* **What this task involves**: Images embedded in the records are excluded; print everything else exactly as given.

* **Working data**:
● ● ● ● ● ● ●
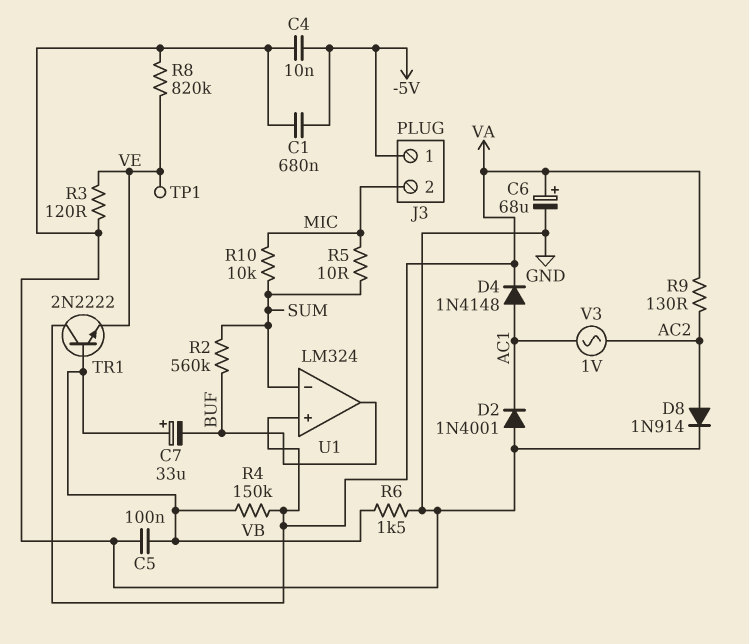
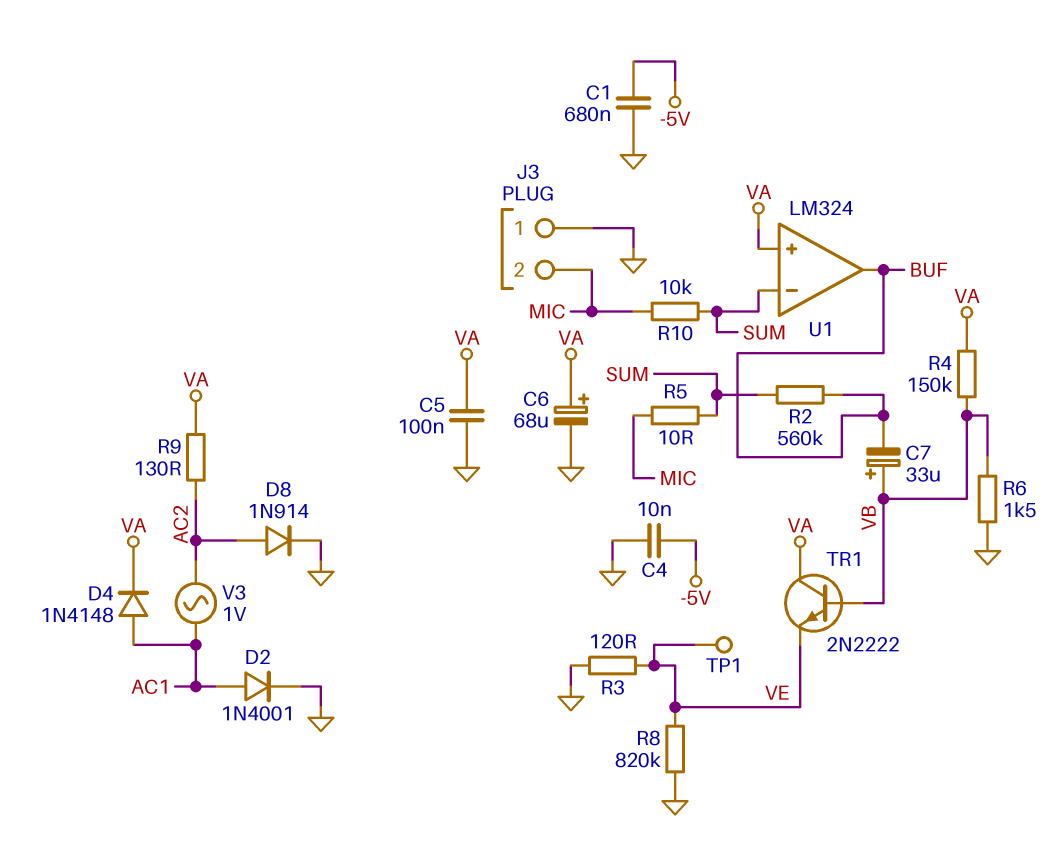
C5: 100nF (GND, VB) -> 100nF (GND, VA)
D2: diode 1N4001 (A GND, K AC1) -> diode 1N4001 (A AC1, K GND)
J3 pin 1: -5V -> GND

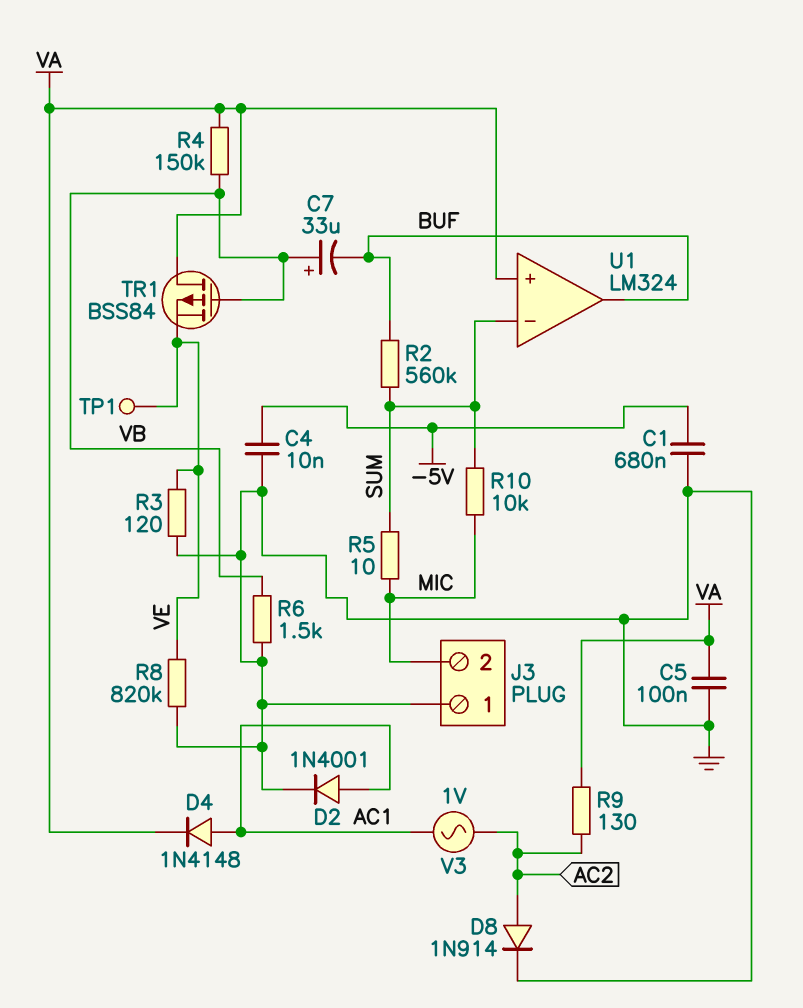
C6: 68uF (plus VA, minus GND) -> none
TR1: NPN 2N2222 (B VB, C VA, E VE) -> PMOS BSS84 (G VB, D VA, S VE)

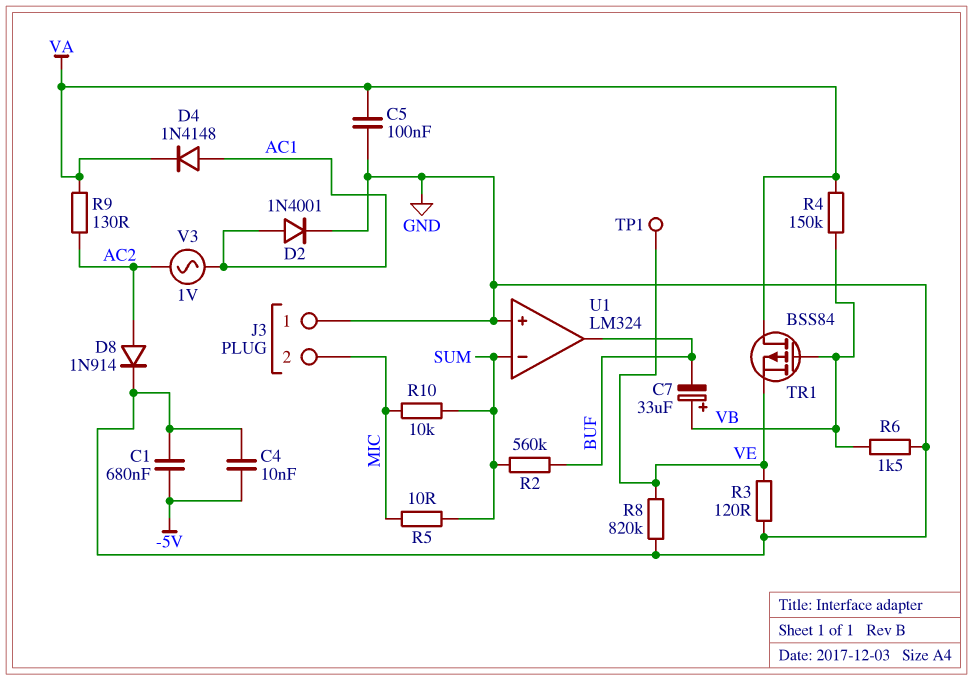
U1 pin in+: VA -> GND

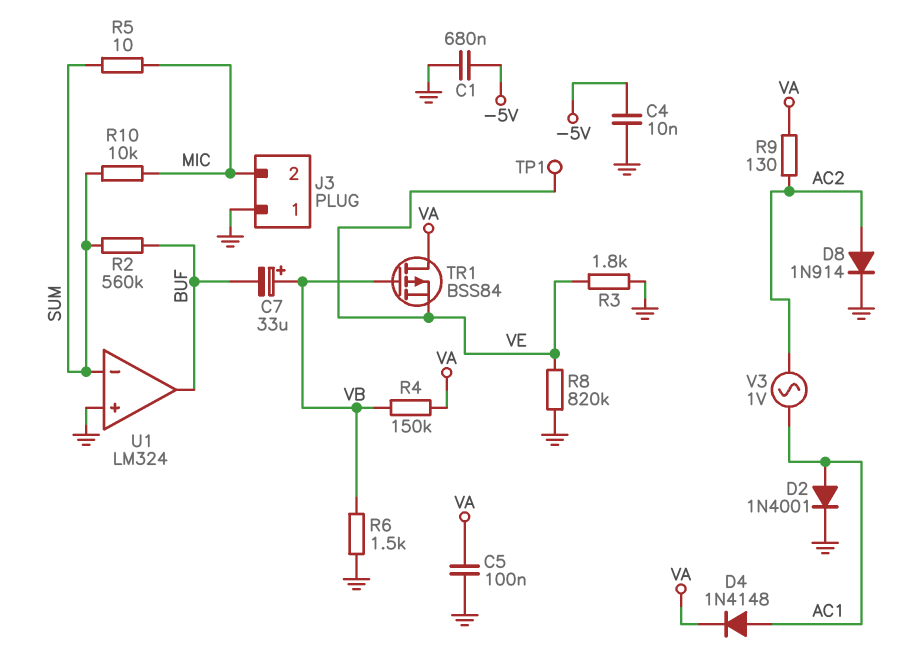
R3: 120 (GND, VE) -> 1.8k (GND, VE)

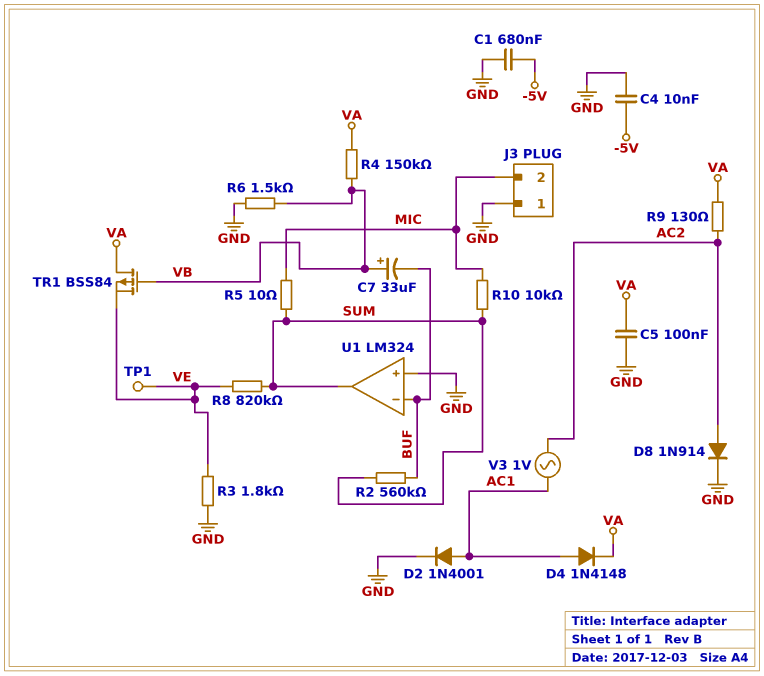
R8: 820k (GND, VE) -> 820k (SUM, VE)
U1 pin in-: SUM -> BUF
U1 pin out: BUF -> SUM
● ● ● ● ● ● ●
* **Response area**:
C5: 100nF (GND, VB) -> 100nF (GND, VA)
D2: diode 1N4001 (A GND, K AC1) -> diode 1N4001 (A AC1, K GND)
J3 pin 1: -5V -> GND

C6: 68uF (plus VA, minus GND) -> none
TR1: NPN 2N2222 (B VB, C VA, E VE) -> PMOS BSS84 (G VB, D VA, S VE)

U1 pin in+: VA -> GND

R3: 120 (GND, VE) -> 1.8k (GND, VE)

R8: 820k (GND, VE) -> 820k (SUM, VE)
U1 pin in-: SUM -> BUF
U1 pin out: BUF -> SUM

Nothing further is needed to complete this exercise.